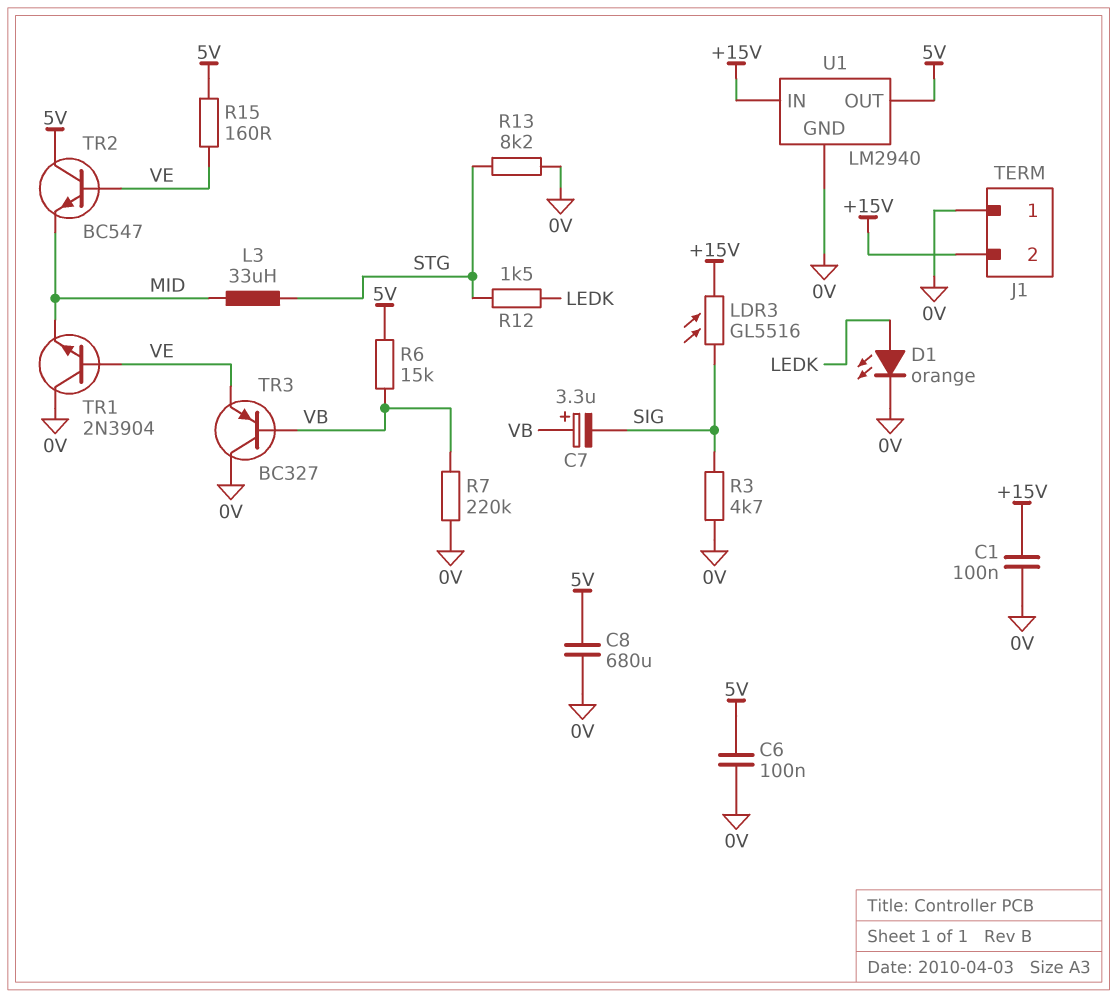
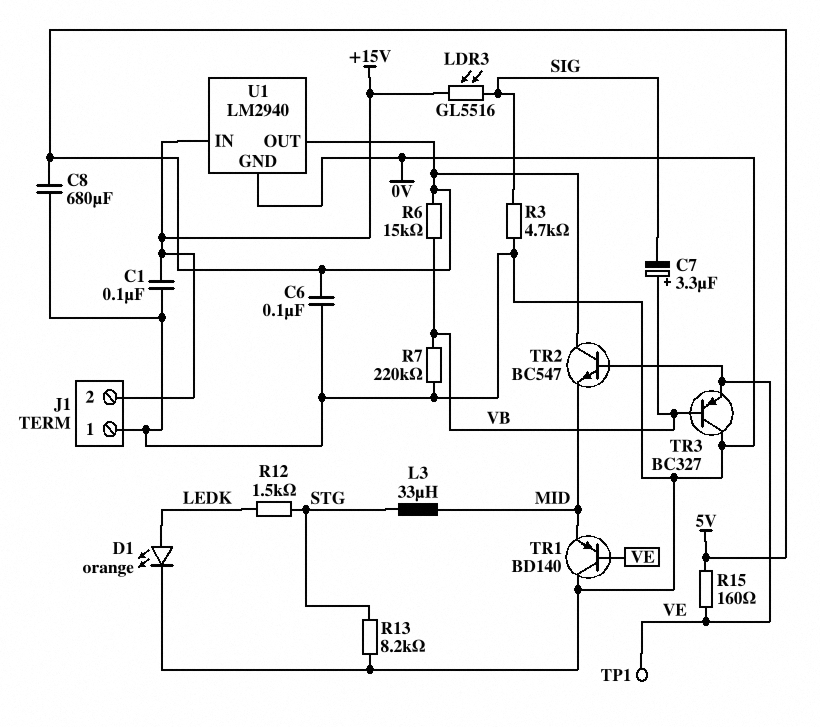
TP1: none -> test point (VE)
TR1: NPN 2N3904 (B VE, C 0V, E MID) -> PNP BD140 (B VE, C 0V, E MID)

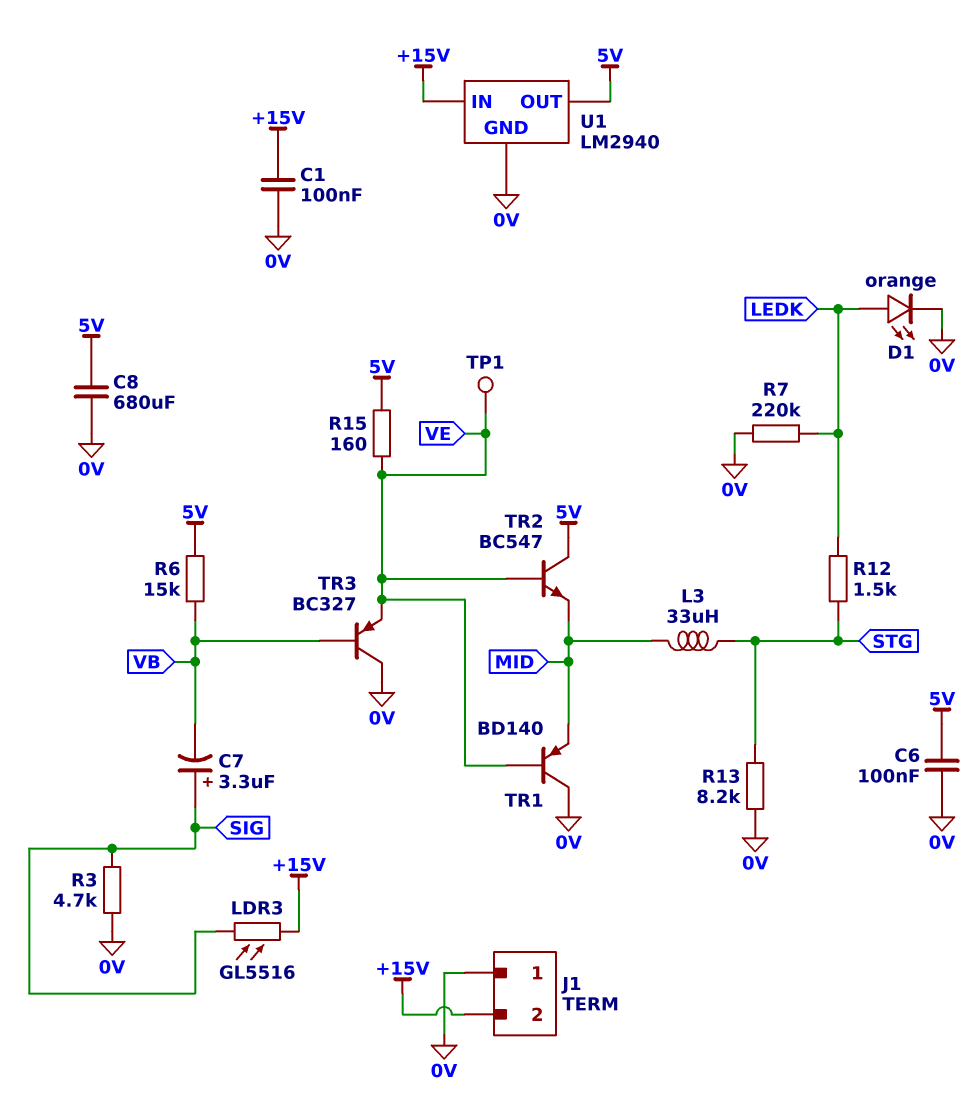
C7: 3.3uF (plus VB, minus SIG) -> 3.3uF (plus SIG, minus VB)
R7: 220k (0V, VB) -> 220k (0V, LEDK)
--
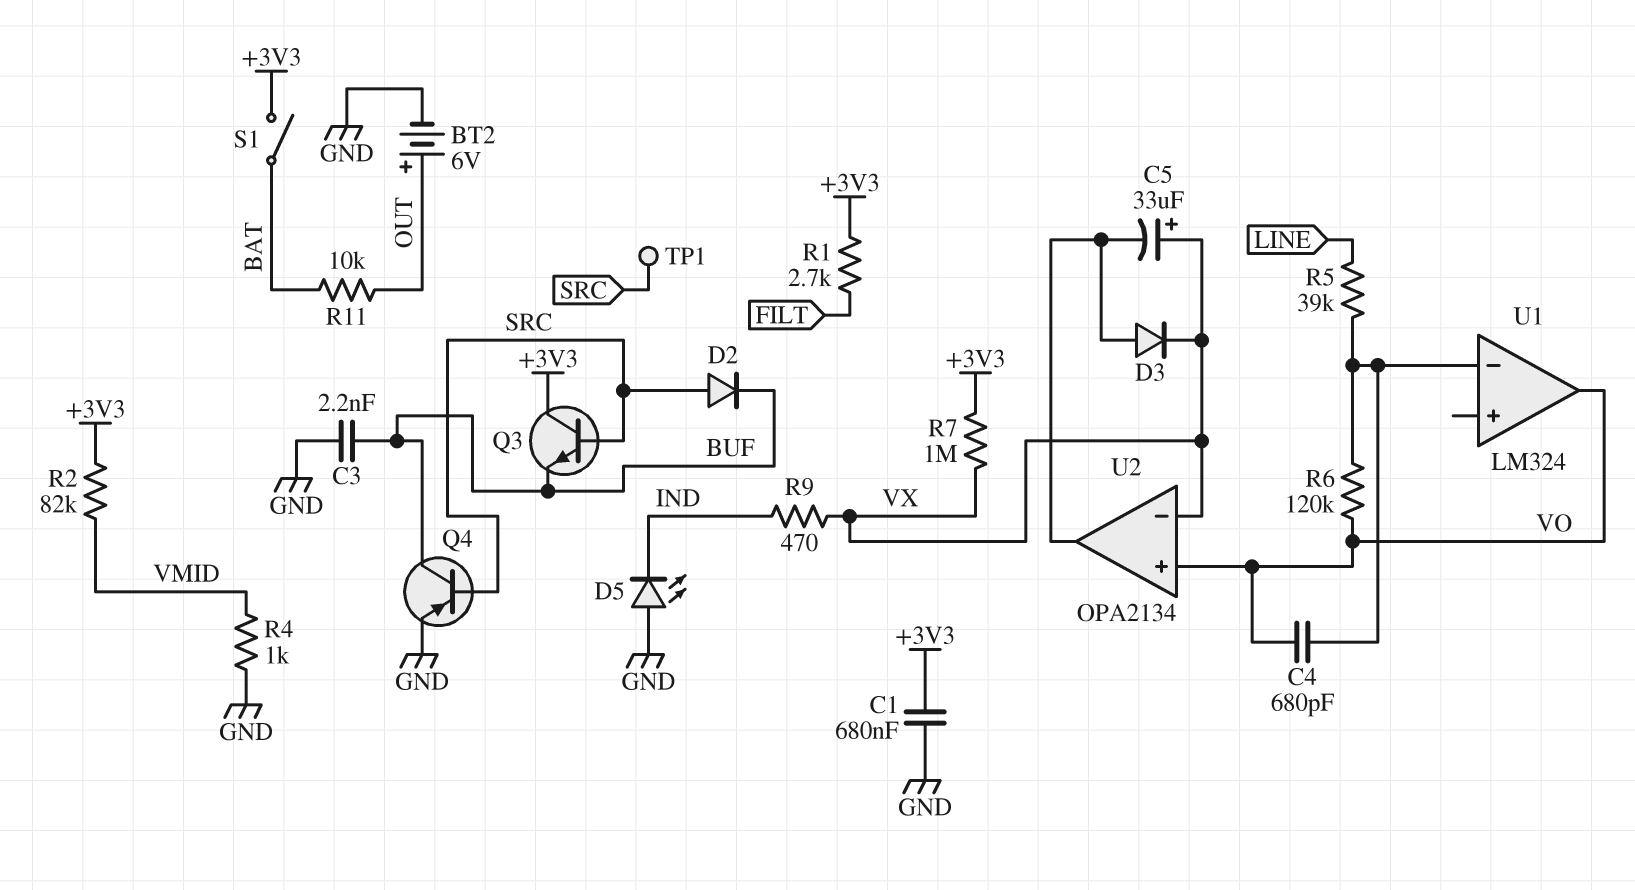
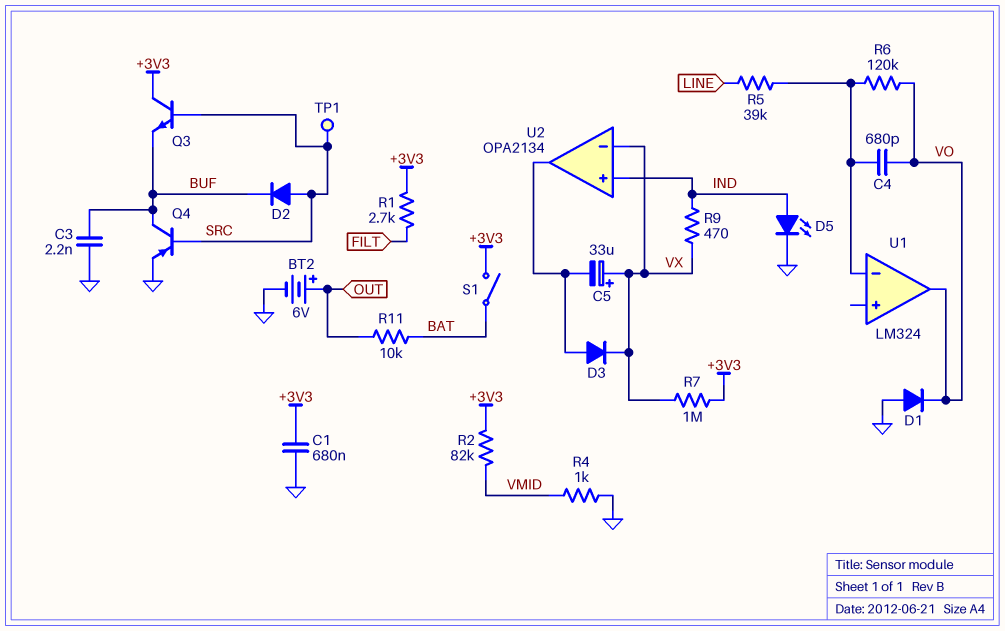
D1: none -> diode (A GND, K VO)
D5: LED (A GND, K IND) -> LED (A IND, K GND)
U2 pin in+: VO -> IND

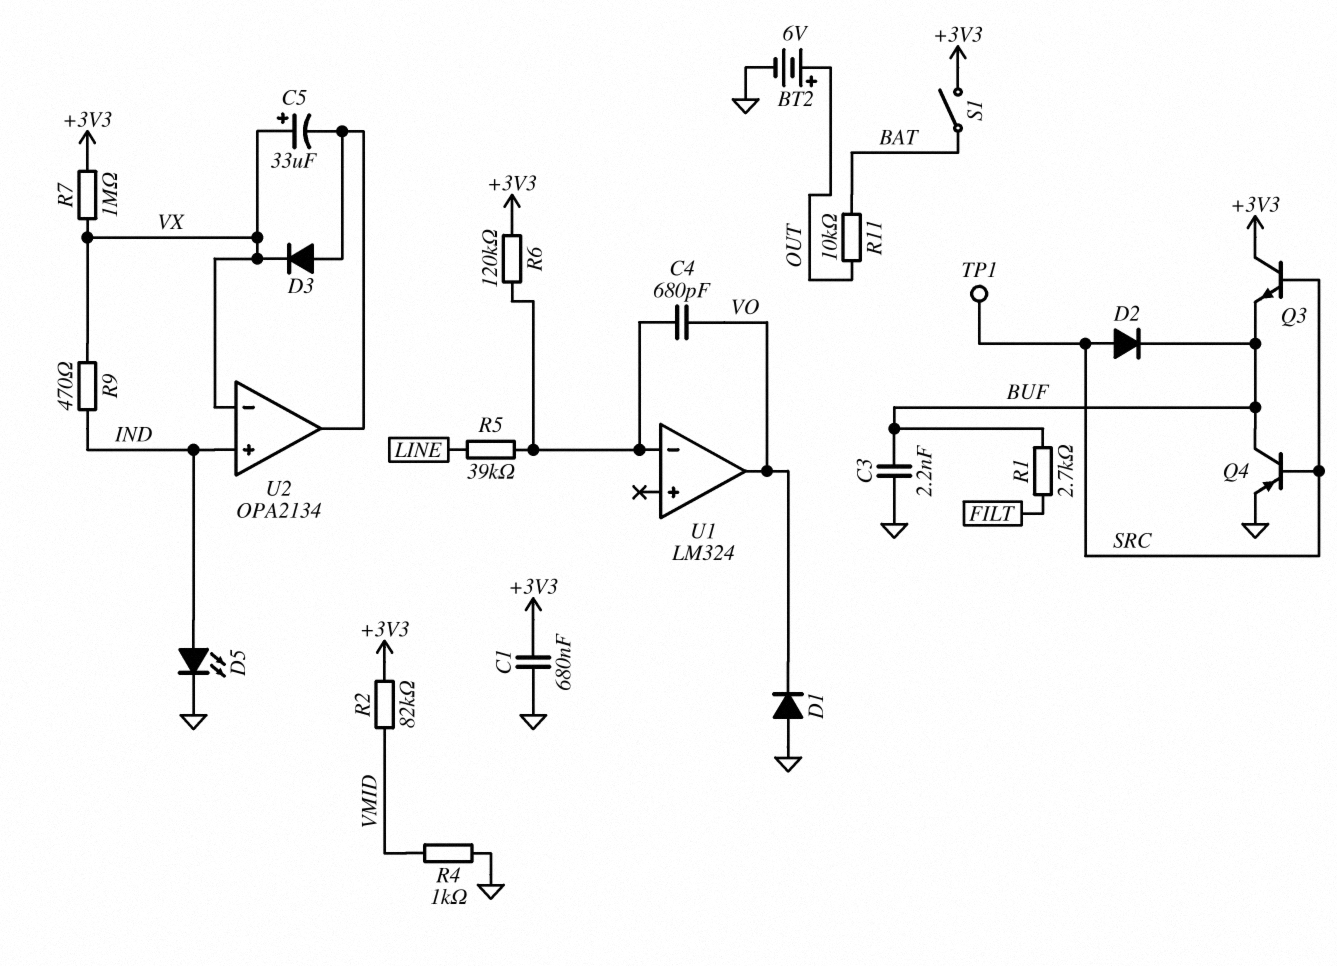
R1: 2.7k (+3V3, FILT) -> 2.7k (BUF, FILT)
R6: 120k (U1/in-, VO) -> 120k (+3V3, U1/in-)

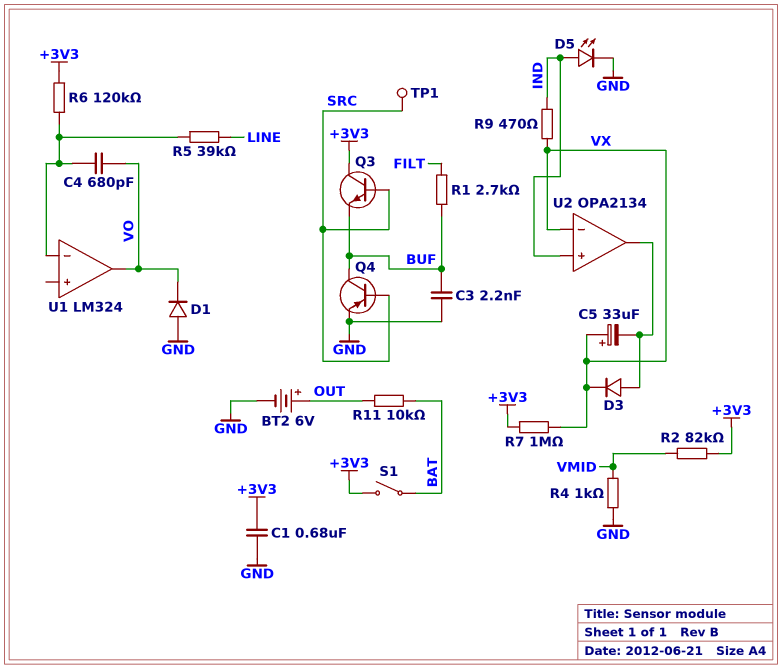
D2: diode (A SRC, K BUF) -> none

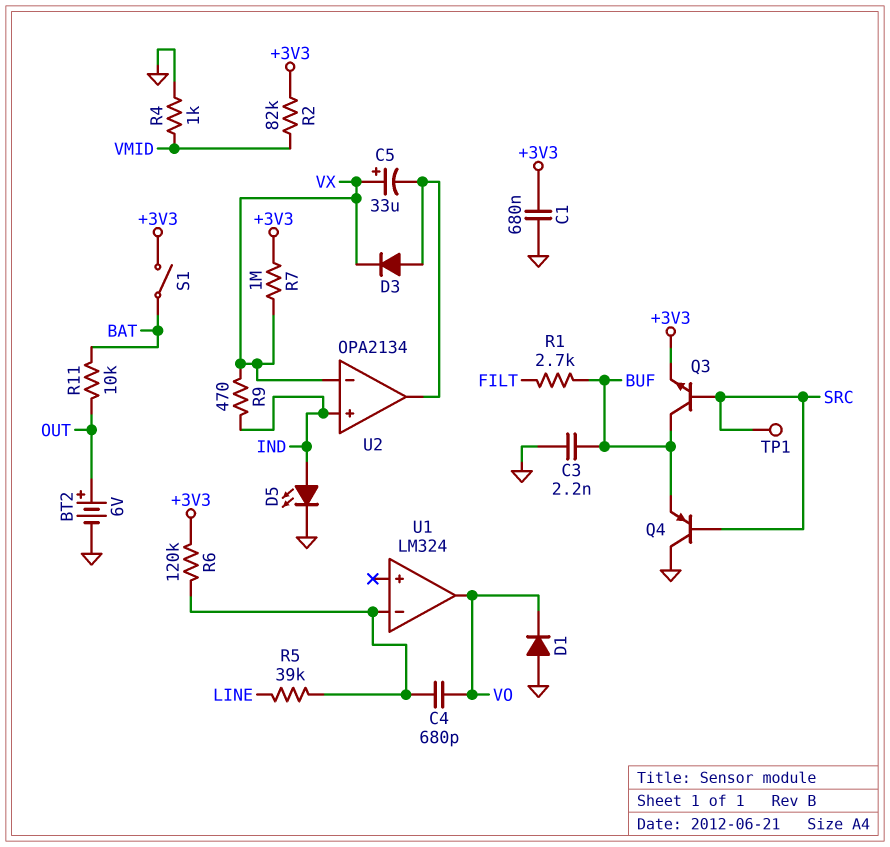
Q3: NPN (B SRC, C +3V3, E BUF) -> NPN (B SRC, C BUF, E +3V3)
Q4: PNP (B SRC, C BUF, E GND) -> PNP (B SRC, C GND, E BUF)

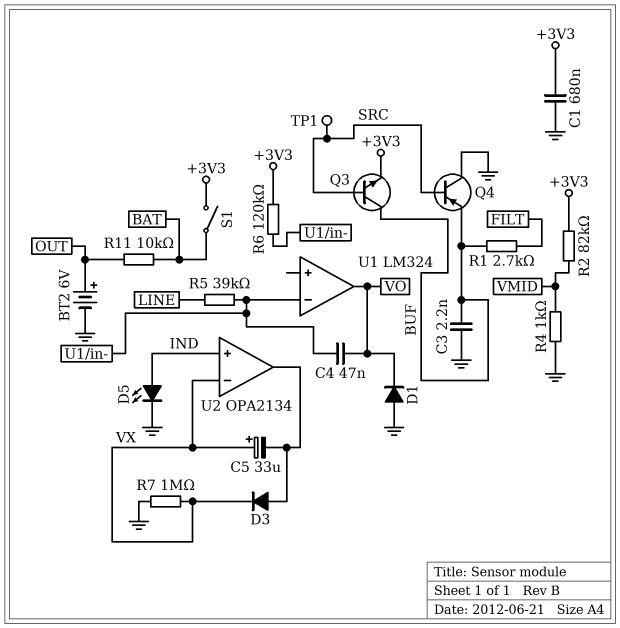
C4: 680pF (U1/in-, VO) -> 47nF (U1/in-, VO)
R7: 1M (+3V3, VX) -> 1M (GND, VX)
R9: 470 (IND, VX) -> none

*TASK REQUIREMENTS*. All pictures are to be skipped. Output, word for word, the lines in the data above starting at the line containing "TR1: NPN 2N3904" and ending at the line containing "R7: 220k (0V, VB) -> 220k (0V, LEDK)".

*RESULT OF THE TASK*.
TR1: NPN 2N3904 (B VE, C 0V, E MID) -> PNP BD140 (B VE, C 0V, E MID)

C7: 3.3uF (plus VB, minus SIG) -> 3.3uF (plus SIG, minus VB)
R7: 220k (0V, VB) -> 220k (0V, LEDK)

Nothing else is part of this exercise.